▶ [Task goal]:
Only a slice of the listing below is wanted. Retype the lines from the one containing "KEYS3 pin K2: none -> 9" through the one containing "SOIL1: YL-69 -> FC-28", exactly, both ends included.

*** Data provided Section Begins ***

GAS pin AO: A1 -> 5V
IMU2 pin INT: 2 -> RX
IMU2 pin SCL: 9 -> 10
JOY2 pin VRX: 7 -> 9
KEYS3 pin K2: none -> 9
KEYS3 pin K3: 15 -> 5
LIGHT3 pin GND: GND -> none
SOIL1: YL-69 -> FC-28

*** Data provided Section Ends ***
*** Data provided Section Begins ***

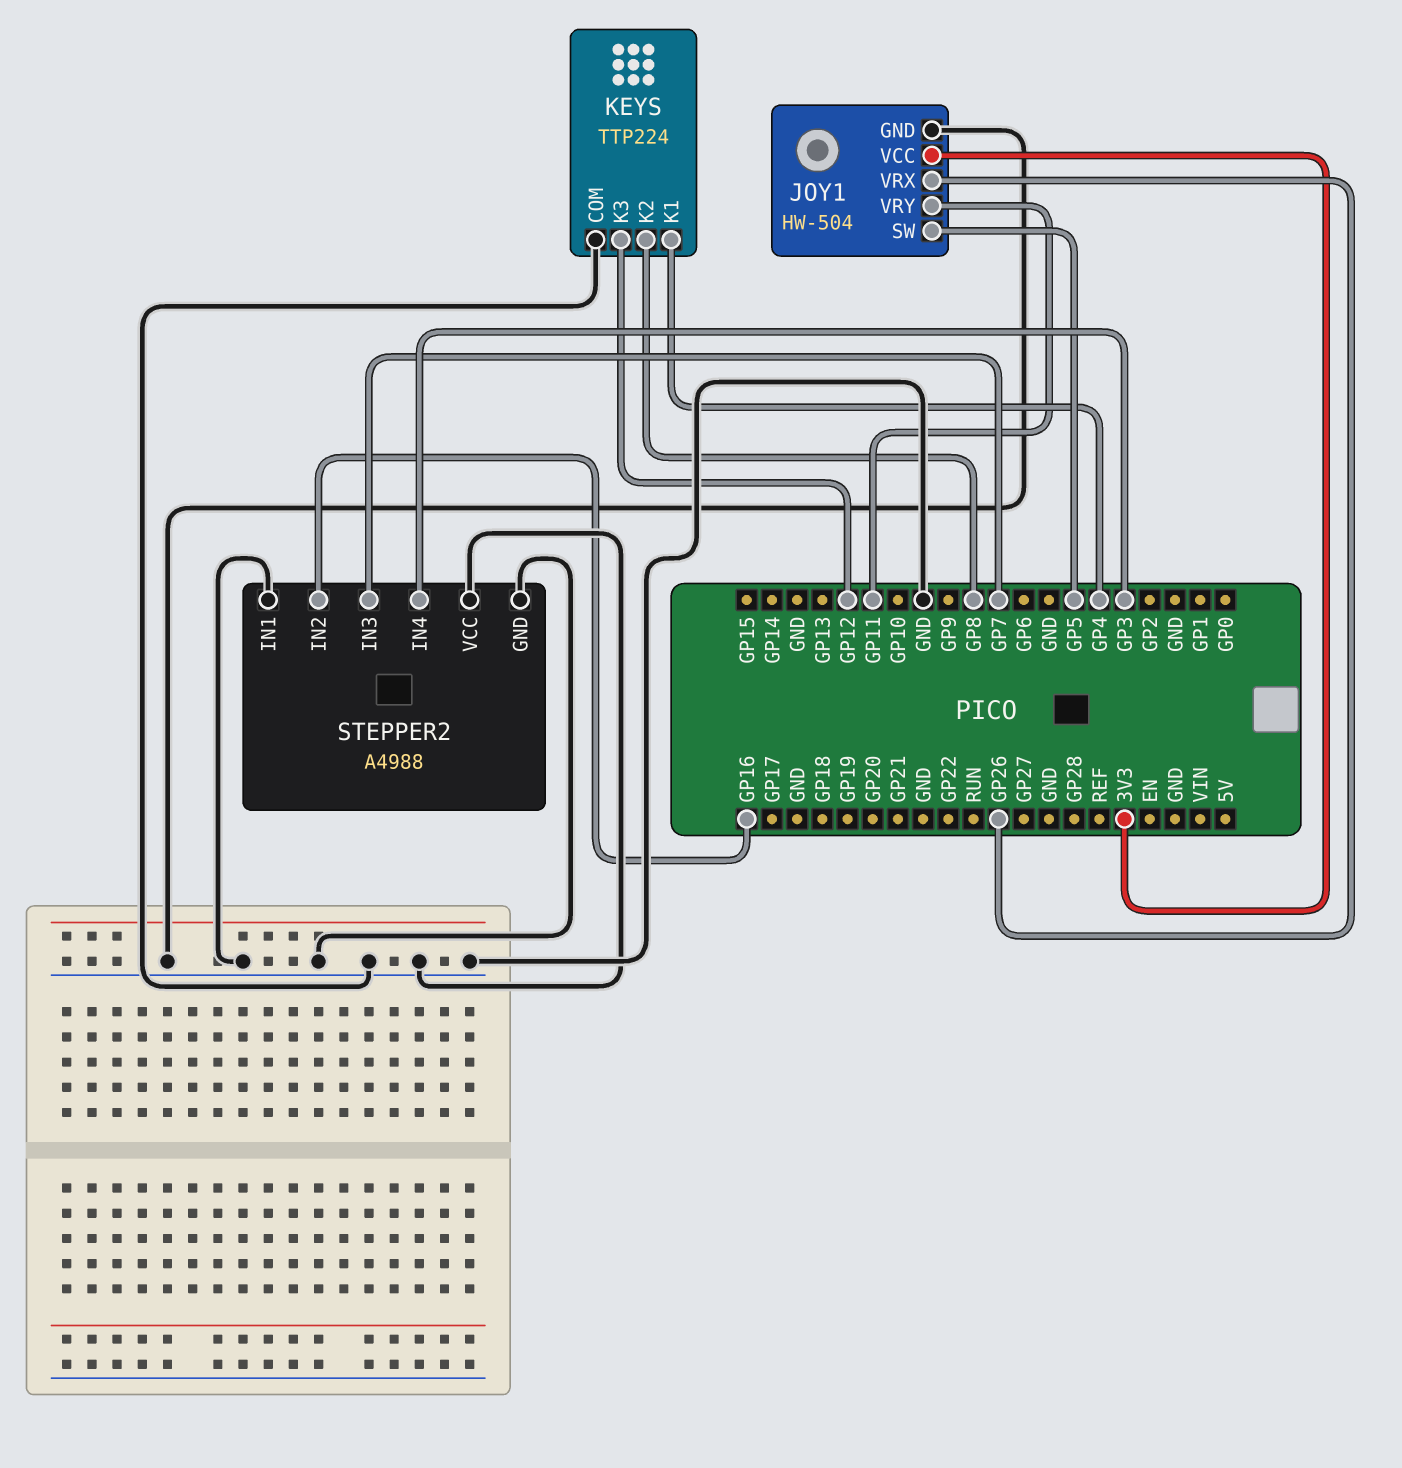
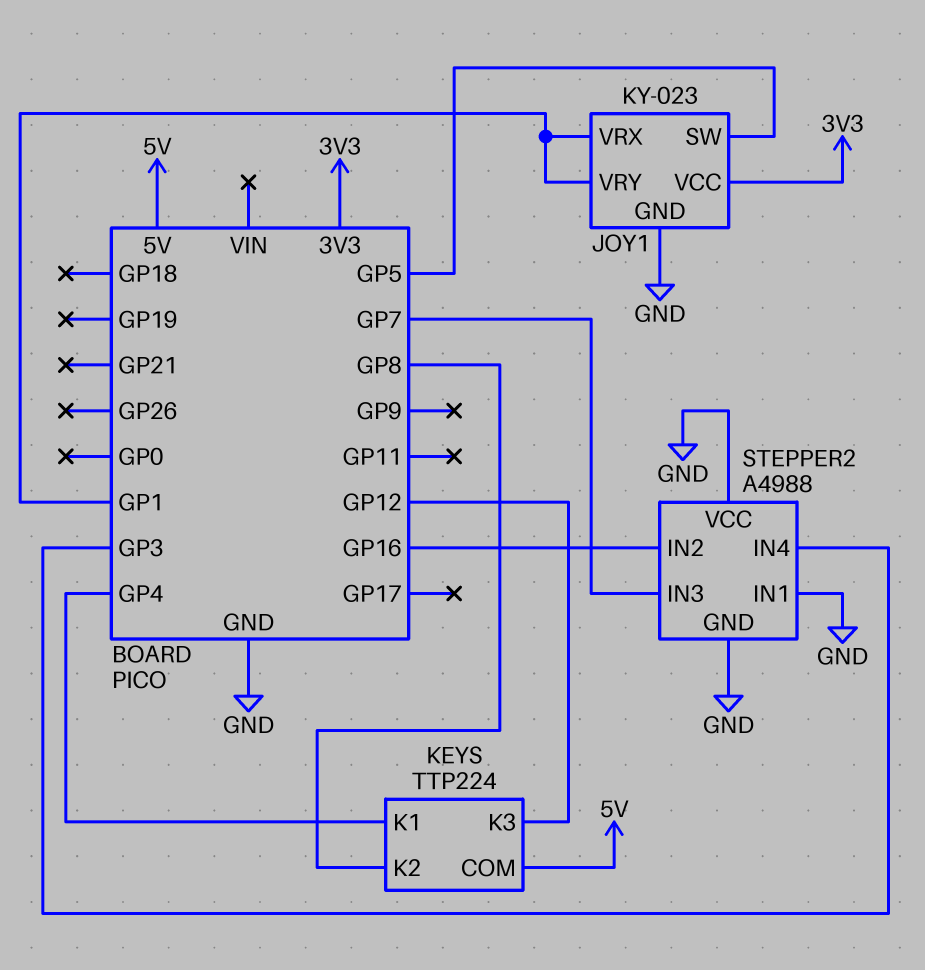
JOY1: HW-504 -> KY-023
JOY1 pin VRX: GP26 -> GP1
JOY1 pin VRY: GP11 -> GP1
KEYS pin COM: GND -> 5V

*** Data provided Section Ends ***
*** Data provided Section Begins ***

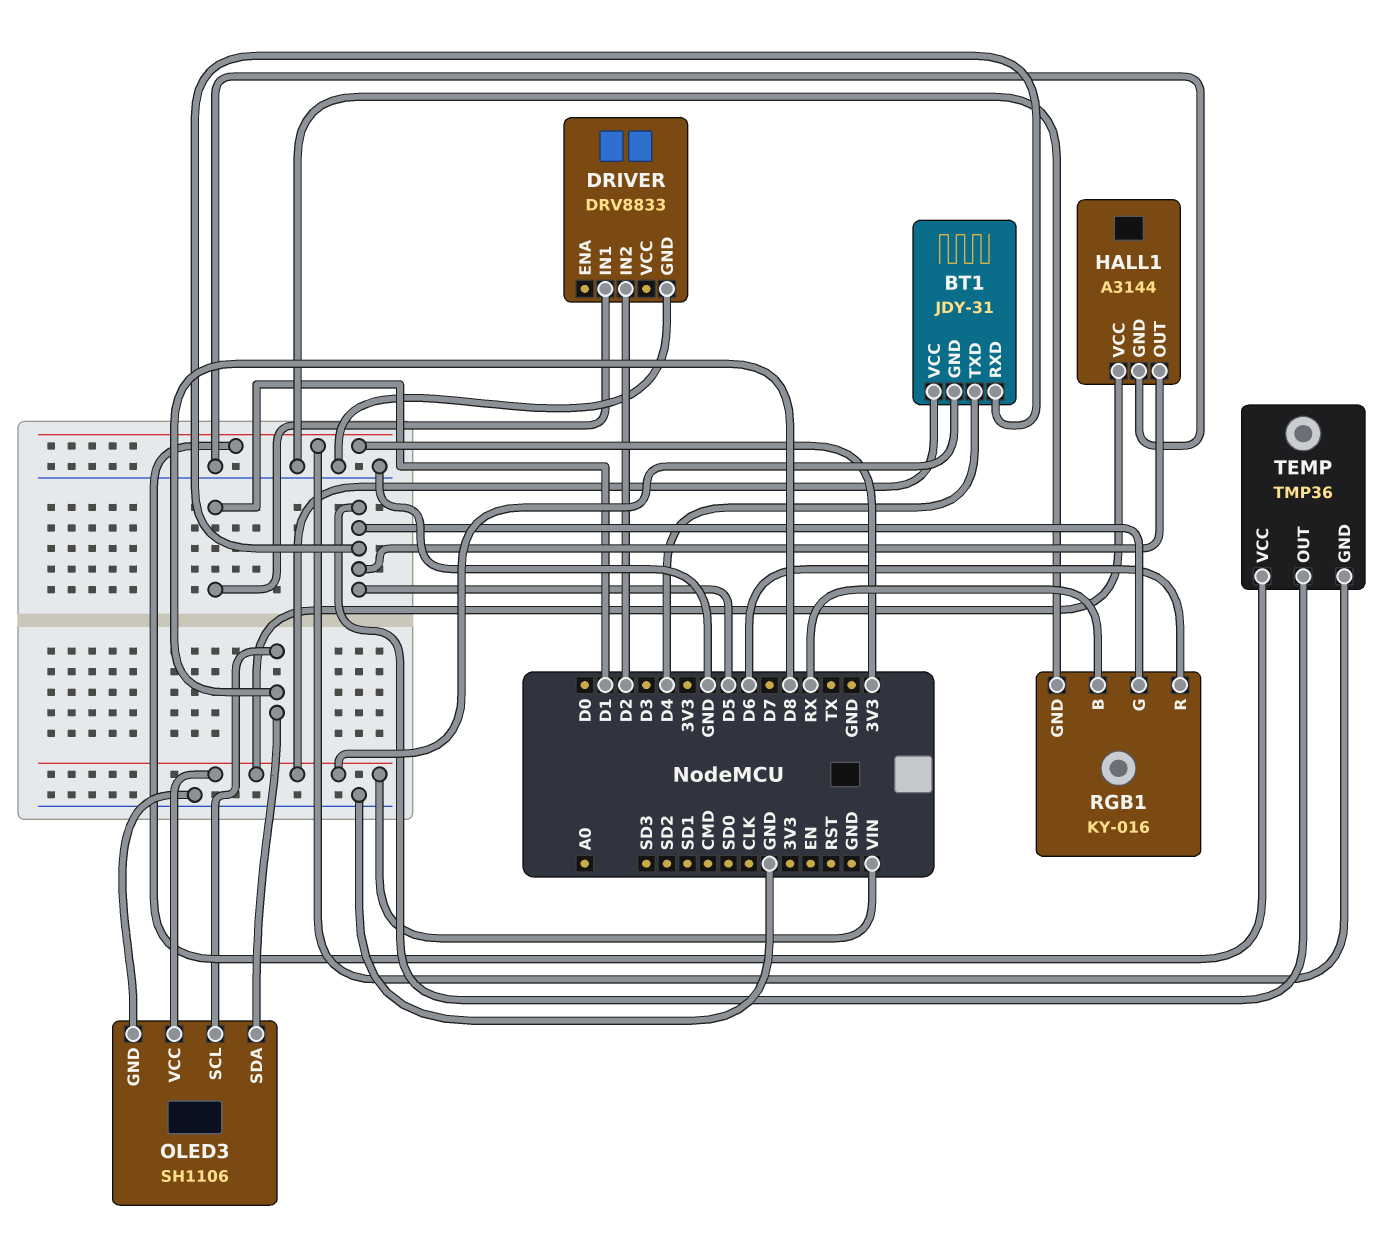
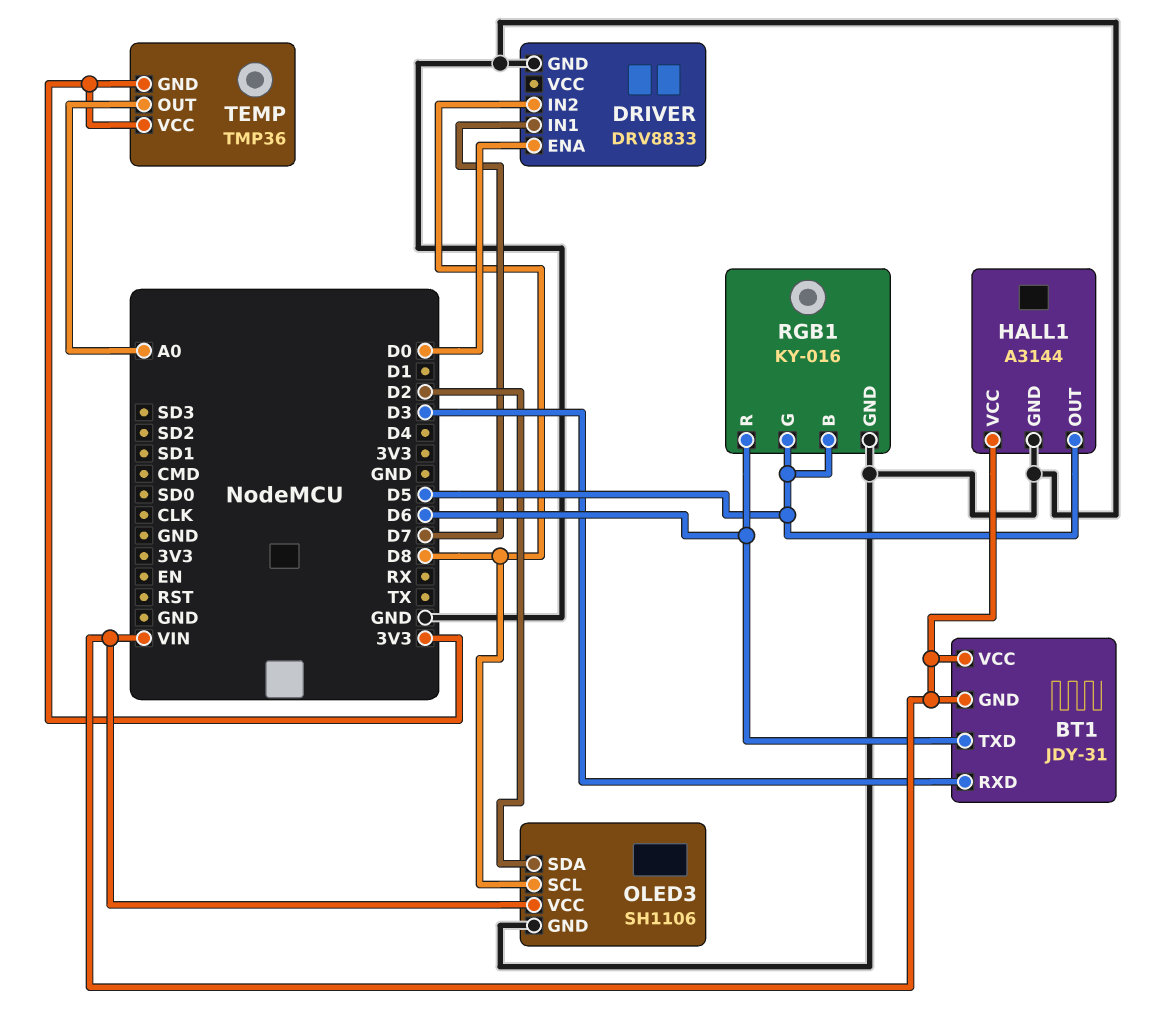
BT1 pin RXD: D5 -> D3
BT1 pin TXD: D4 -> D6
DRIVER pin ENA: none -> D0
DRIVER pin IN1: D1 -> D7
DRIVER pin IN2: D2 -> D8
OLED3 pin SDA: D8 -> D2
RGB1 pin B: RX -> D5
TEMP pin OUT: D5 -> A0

*** Data provided Section Ends ***

▶ [Task solution]:
KEYS3 pin K2: none -> 9
KEYS3 pin K3: 15 -> 5
LIGHT3 pin GND: GND -> none
SOIL1: YL-69 -> FC-28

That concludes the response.